## Exercise requirements
Restate the data below word for word, and let no image into your version.

Colored shape tracking data:
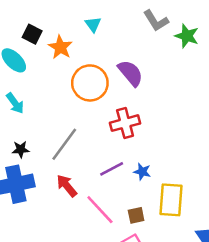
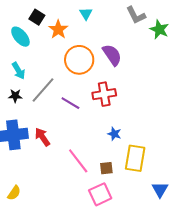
gray line: (64, 144) -> (43, 90), moved
black star: (21, 149) -> (15, 96), moved
purple line: (112, 169) -> (70, 103), moved, turned 54
red arrow: (67, 186) -> (42, 137), moved

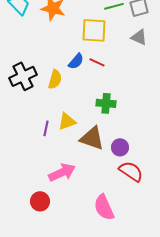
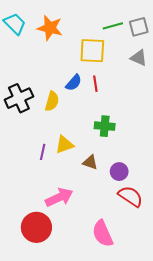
red line: (97, 62) -> (95, 84), turned 56
brown triangle: (92, 138) -> (90, 162), size x0.6
red circle: (40, 201) -> (36, 227), size x1.5

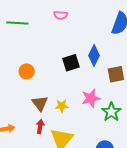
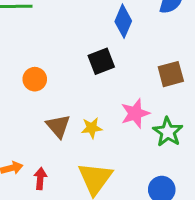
blue diamond: (94, 55) -> (123, 21), moved
red arrow: (40, 126) -> (40, 179), moved

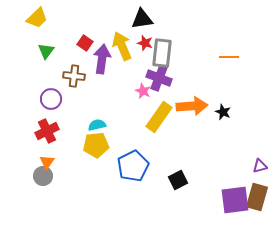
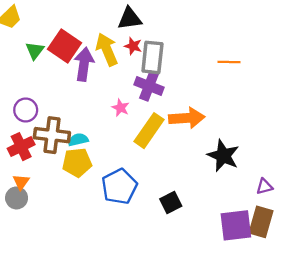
red square: (85, 43) -> (65, 46), size x1.8
green triangle: (46, 51) -> (35, 51), moved
brown cross: (74, 76) -> (52, 135), moved, size x1.4
pink star: (143, 91) -> (120, 108), moved
black star: (223, 112) -> (223, 156), moved, size x1.8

## Expected output
gray line: (64, 144) -> (43, 90), moved
black star: (21, 149) -> (15, 96), moved
purple line: (112, 169) -> (70, 103), moved, turned 54
red arrow: (67, 186) -> (42, 137), moved

red line: (97, 62) -> (95, 84), turned 56
brown triangle: (92, 138) -> (90, 162), size x0.6
red circle: (40, 201) -> (36, 227), size x1.5

blue diamond: (94, 55) -> (123, 21), moved
red arrow: (40, 126) -> (40, 179), moved

red square: (85, 43) -> (65, 46), size x1.8
green triangle: (46, 51) -> (35, 51), moved
brown cross: (74, 76) -> (52, 135), moved, size x1.4
pink star: (143, 91) -> (120, 108), moved
black star: (223, 112) -> (223, 156), moved, size x1.8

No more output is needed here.